* Request
What you return should be every line below, word for word, and none of the images.
══ Extracted entries
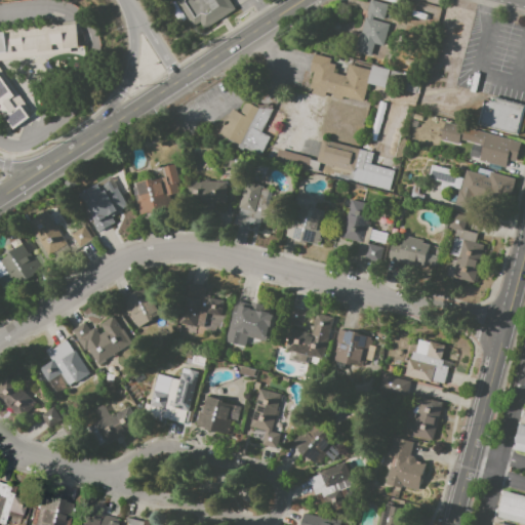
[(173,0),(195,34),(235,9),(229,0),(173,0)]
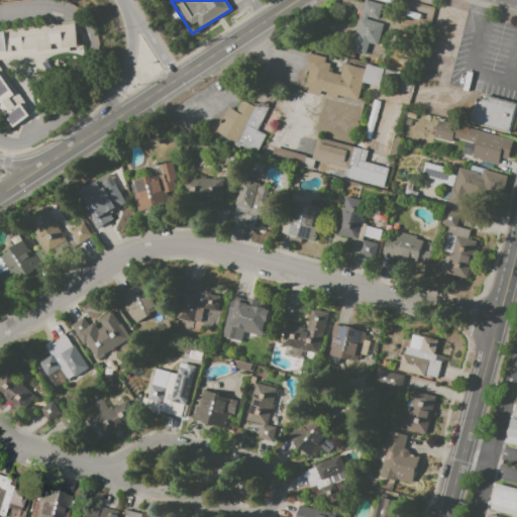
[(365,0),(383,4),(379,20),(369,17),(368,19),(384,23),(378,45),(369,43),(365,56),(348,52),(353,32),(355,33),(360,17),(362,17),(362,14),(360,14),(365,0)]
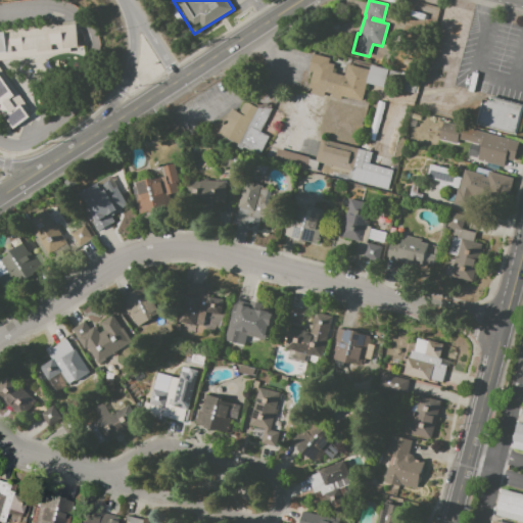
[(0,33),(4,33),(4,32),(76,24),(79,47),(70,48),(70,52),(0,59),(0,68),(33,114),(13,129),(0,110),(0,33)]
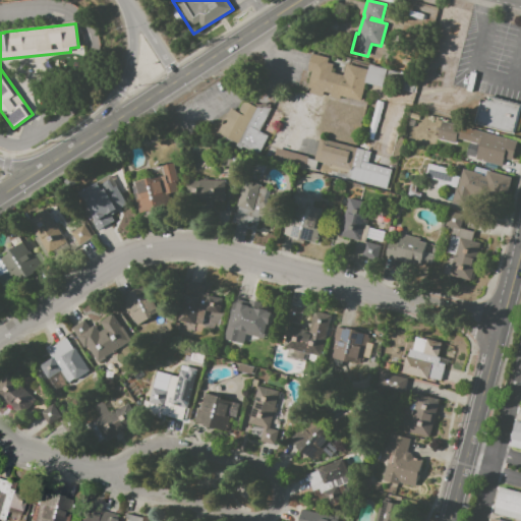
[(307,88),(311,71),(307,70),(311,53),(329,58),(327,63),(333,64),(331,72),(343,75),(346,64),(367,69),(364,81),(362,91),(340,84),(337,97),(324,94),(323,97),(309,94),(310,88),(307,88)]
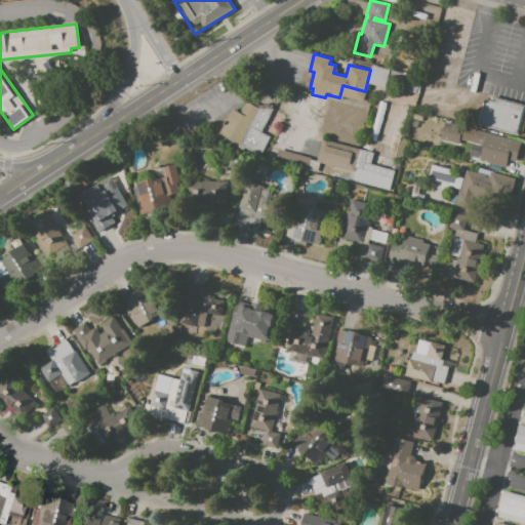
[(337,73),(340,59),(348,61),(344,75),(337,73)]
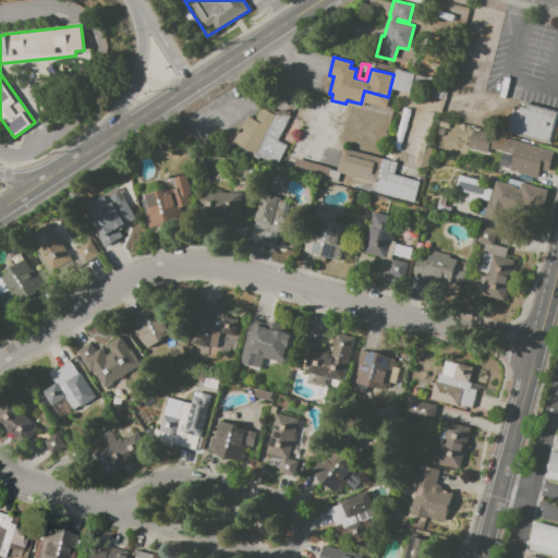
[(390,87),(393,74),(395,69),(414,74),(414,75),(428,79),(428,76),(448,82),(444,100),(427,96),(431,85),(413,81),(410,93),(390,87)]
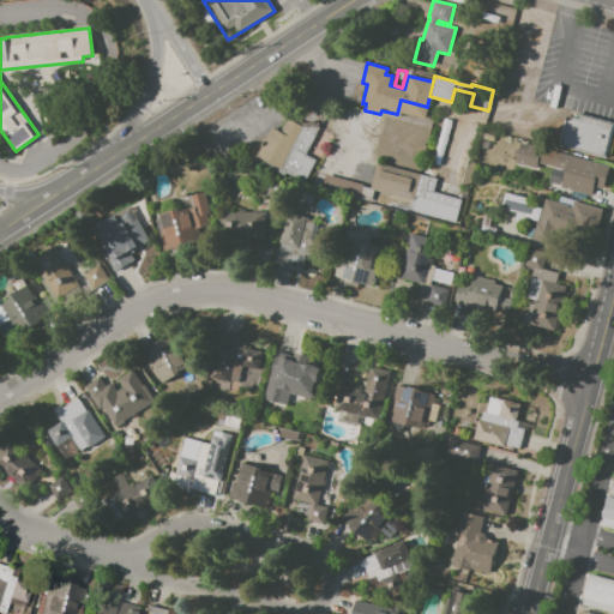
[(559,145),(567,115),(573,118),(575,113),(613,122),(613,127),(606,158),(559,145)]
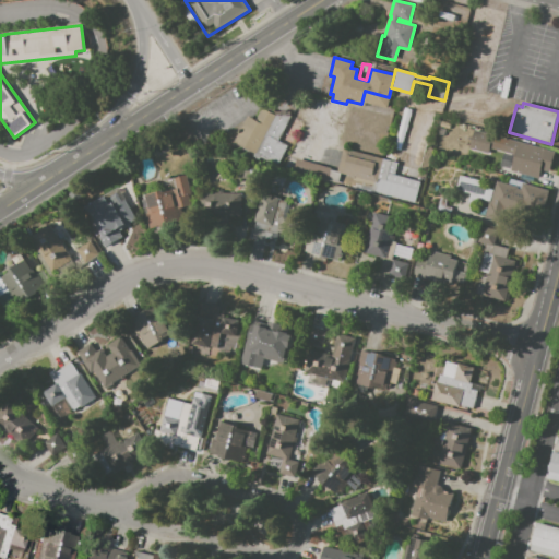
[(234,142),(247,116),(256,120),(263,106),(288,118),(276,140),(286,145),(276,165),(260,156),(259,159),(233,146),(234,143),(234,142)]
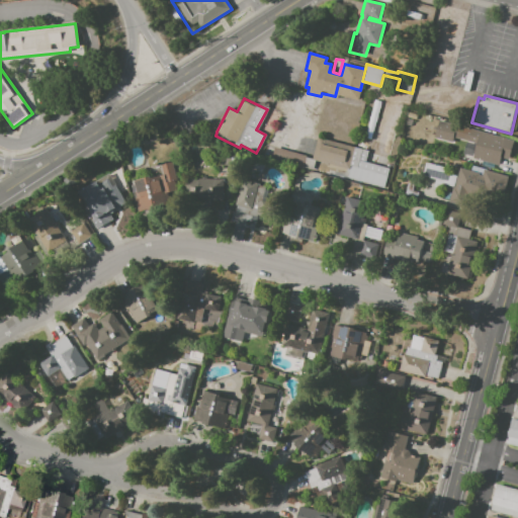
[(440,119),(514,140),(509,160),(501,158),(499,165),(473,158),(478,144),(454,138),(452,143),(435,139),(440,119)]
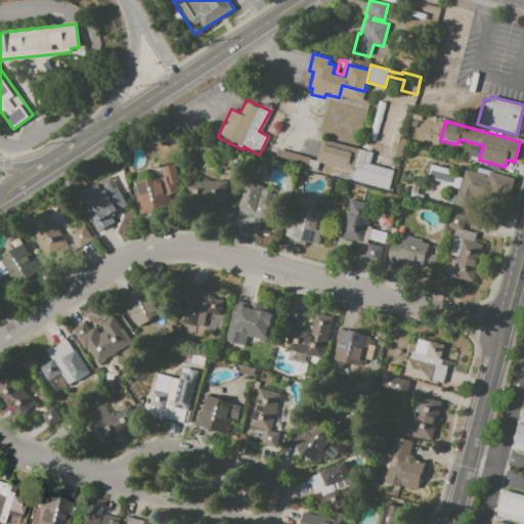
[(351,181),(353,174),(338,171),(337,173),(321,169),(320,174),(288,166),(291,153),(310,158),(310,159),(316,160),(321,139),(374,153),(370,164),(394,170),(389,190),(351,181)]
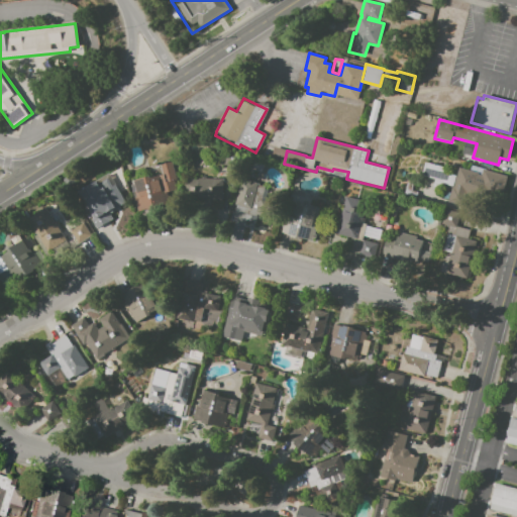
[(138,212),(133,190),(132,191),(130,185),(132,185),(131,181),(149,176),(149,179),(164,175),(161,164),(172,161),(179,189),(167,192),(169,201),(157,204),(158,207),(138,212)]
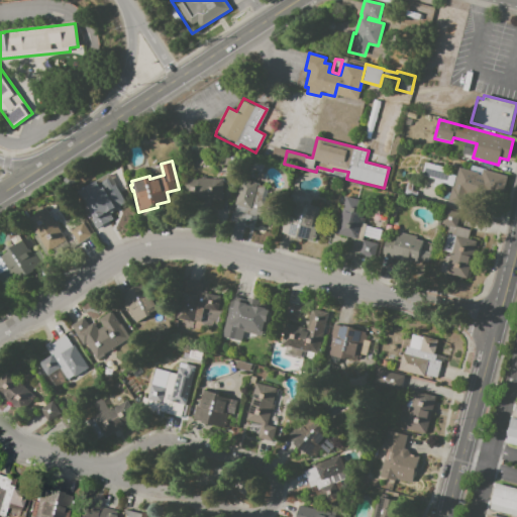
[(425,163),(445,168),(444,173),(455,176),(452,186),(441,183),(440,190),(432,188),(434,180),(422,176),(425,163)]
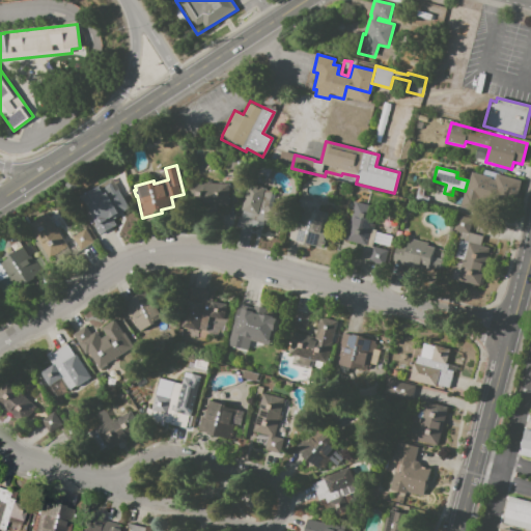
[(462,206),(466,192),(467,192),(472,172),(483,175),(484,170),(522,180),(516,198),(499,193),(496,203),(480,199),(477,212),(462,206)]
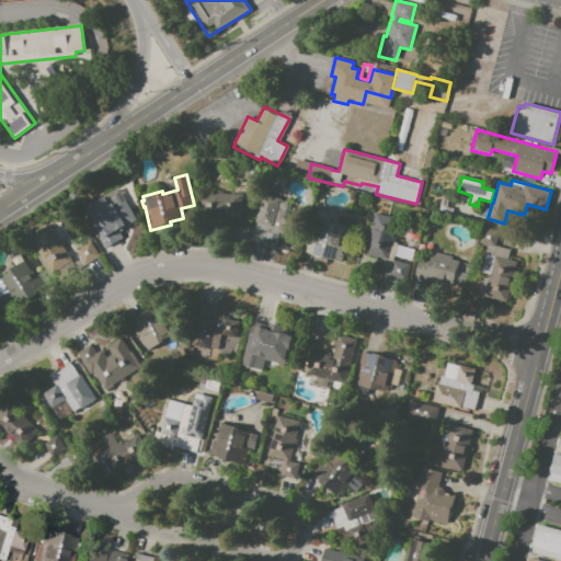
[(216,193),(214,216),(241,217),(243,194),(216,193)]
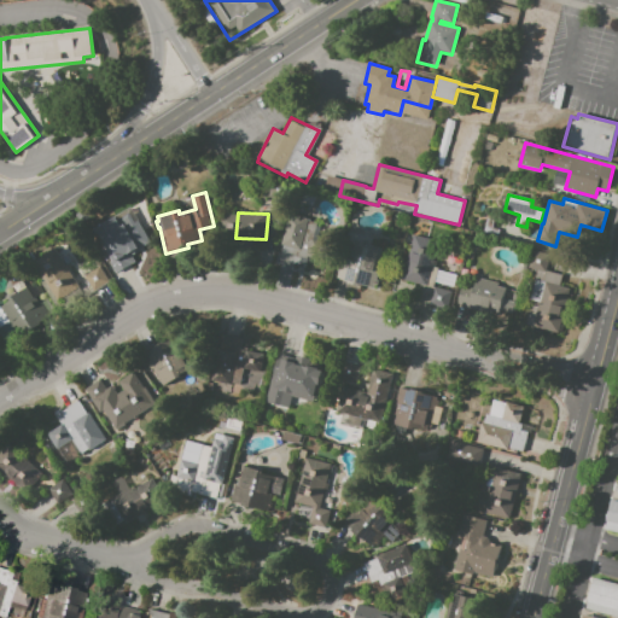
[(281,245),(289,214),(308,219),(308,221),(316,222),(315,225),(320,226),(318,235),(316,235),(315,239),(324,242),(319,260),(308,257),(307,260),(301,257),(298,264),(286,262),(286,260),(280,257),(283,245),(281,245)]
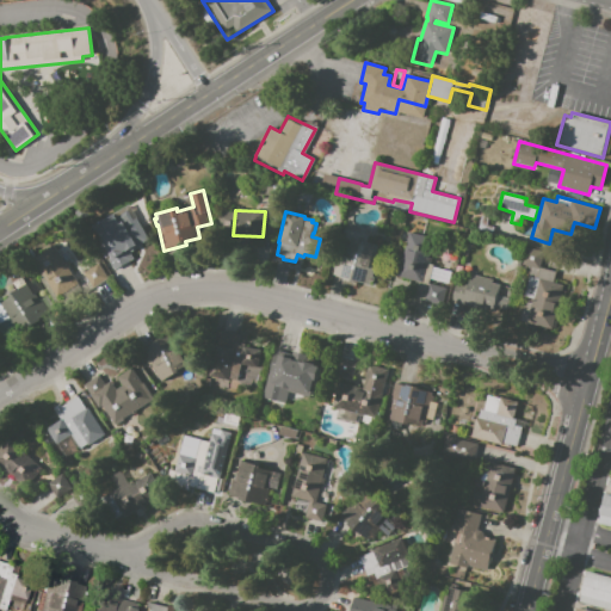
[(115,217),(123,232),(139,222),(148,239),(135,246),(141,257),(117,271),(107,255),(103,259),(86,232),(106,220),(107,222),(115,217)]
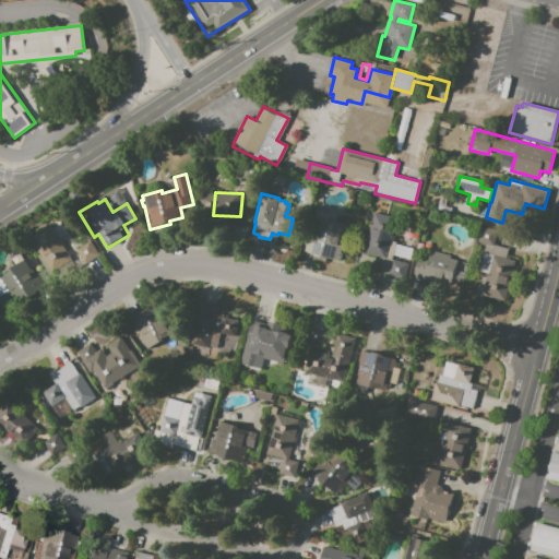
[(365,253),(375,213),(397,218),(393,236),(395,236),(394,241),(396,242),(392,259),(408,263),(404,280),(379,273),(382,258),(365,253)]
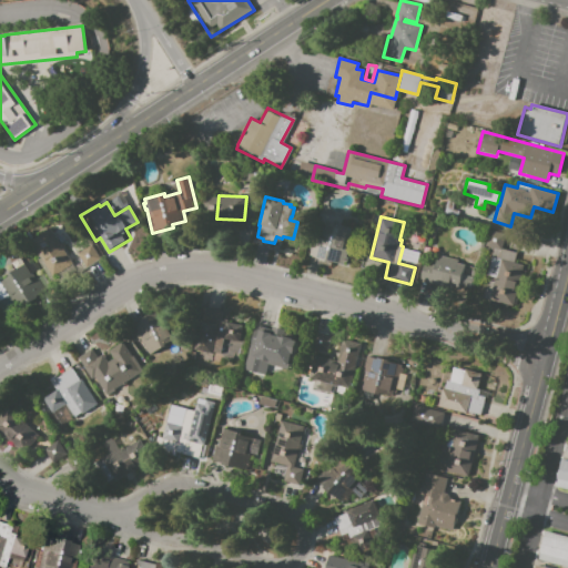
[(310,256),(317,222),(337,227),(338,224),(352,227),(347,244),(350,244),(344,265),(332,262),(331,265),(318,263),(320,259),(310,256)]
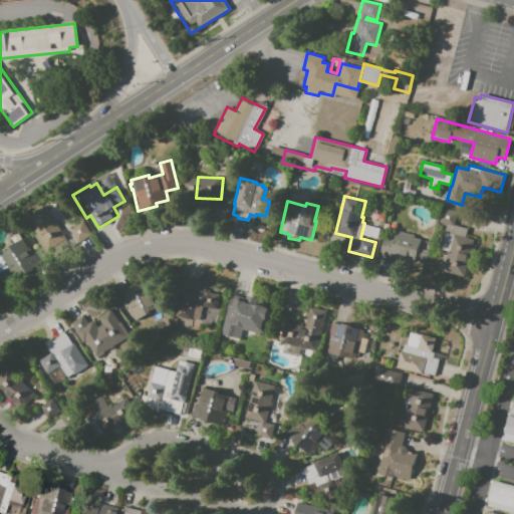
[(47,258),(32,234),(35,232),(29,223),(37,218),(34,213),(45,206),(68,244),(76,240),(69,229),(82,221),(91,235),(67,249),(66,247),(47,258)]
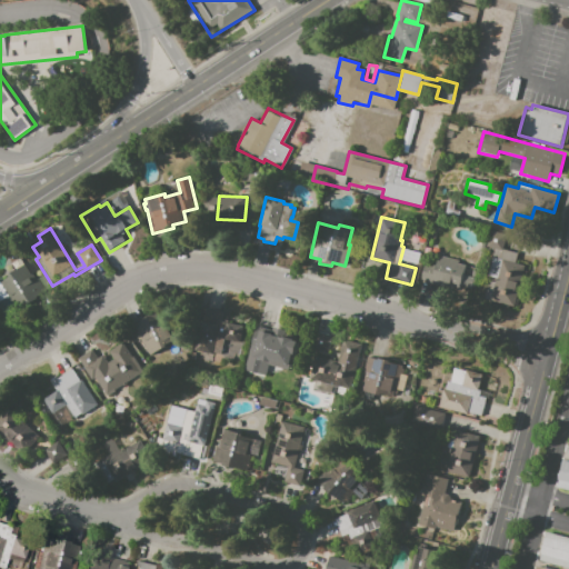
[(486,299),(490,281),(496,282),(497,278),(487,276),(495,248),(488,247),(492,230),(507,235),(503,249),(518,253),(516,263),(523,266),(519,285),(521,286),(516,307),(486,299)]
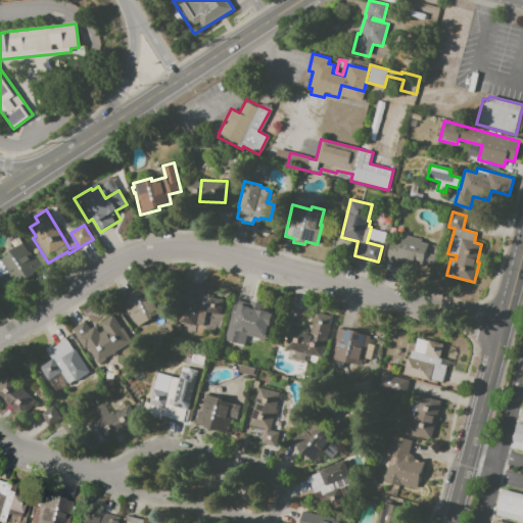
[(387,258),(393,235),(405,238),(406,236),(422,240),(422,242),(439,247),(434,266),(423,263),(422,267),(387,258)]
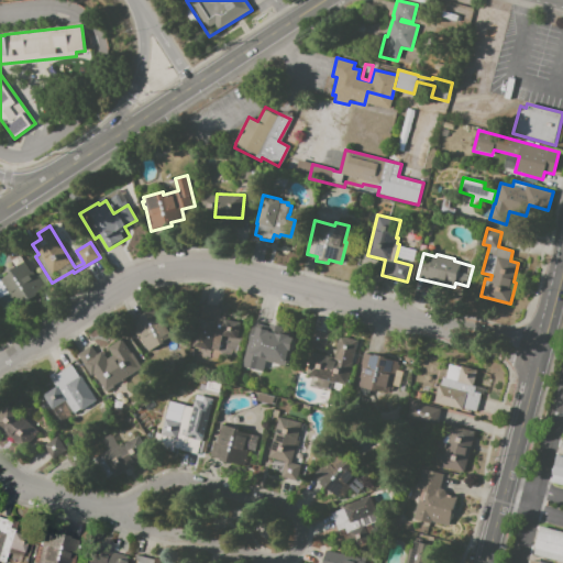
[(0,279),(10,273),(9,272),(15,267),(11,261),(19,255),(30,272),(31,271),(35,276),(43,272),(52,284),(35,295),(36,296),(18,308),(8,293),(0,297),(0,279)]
════
* Exercise result
[(173,0),(195,34),(235,9),(229,0),(173,0)]
[(365,0),(383,4),(379,20),(369,17),(368,19),(384,23),(378,45),(369,43),(365,56),(348,52),(353,32),(355,33),(360,17),(362,17),(362,14),(360,14),(365,0)]
[(0,33),(4,33),(4,32),(76,24),(79,47),(70,48),(70,52),(0,59),(0,68),(33,114),(13,129),(0,110),(0,33)]
[(307,88),(311,71),(307,70),(311,53),(329,58),(327,63),(333,64),(331,72),(343,75),(346,64),(367,69),(364,81),(362,91),(340,84),(337,97),(324,94),(323,97),(309,94),(310,88),(307,88)]
[(337,73),(340,59),(348,61),(344,75),(337,73)]
[(390,87),(393,74),(395,69),(414,74),(414,75),(428,79),(428,76),(448,82),(444,100),(427,96),(431,85),(413,81),(410,93),(390,87)]
[(559,145),(567,115),(573,118),(575,113),(613,122),(613,127),(606,158),(559,145)]
[(234,142),(247,116),(256,120),(263,106),(288,118),(276,140),(286,145),(276,165),(260,156),(259,159),(233,146),(234,143),(234,142)]
[(440,119),(514,140),(509,160),(501,158),(499,165),(473,158),(478,144),(454,138),(452,143),(435,139),(440,119)]
[(351,181),(353,174),(338,171),(337,173),(321,169),(320,174),(288,166),(291,153),(310,158),(310,159),(316,160),(321,139),(374,153),(370,164),(394,170),(389,190),(351,181)]
[(138,212),(133,190),(132,191),(130,185),(132,185),(131,181),(149,176),(149,179),(164,175),(161,164),(172,161),(179,189),(167,192),(169,201),(157,204),(158,207),(138,212)]
[(425,163),(445,168),(444,173),(455,176),(452,186),(441,183),(440,190),(432,188),(434,180),(422,176),(425,163)]
[(462,206),(466,192),(467,192),(472,172),(483,175),(484,170),(522,180),(516,198),(499,193),(496,203),(480,199),(477,212),(462,206)]
[(216,193),(214,216),(241,217),(243,194),(216,193)]
[(281,245),(289,214),(308,219),(308,221),(316,222),(315,225),(320,226),(318,235),(316,235),(315,239),(324,242),(319,260),(308,257),(307,260),(301,257),(298,264),(286,262),(286,260),(280,257),(283,245),(281,245)]
[(115,217),(123,232),(139,222),(148,239),(135,246),(141,257),(117,271),(107,255),(103,259),(86,232),(106,220),(107,222),(115,217)]
[(365,253),(375,213),(397,218),(393,236),(395,236),(394,241),(396,242),(392,259),(408,263),(404,280),(379,273),(382,258),(365,253)]
[(310,256),(317,222),(337,227),(338,224),(352,227),(347,244),(350,244),(344,265),(332,262),(331,265),(318,263),(320,259),(310,256)]
[(47,258),(32,234),(35,232),(29,223),(37,218),(34,213),(45,206),(68,244),(76,240),(69,229),(82,221),(91,235),(67,249),(66,247),(47,258)]
[(486,299),(490,281),(496,282),(497,278),(487,276),(495,248),(488,247),(492,230),(507,235),(503,249),(518,253),(516,263),(523,266),(519,285),(521,286),(516,307),(486,299)]
[(387,258),(393,235),(405,238),(406,236),(422,240),(422,242),(439,247),(434,266),(423,263),(422,267),(387,258)]
[(0,279),(10,273),(9,272),(15,267),(11,261),(19,255),(30,272),(31,271),(35,276),(43,272),(52,284),(35,295),(36,296),(18,308),(8,293),(0,297),(0,279)]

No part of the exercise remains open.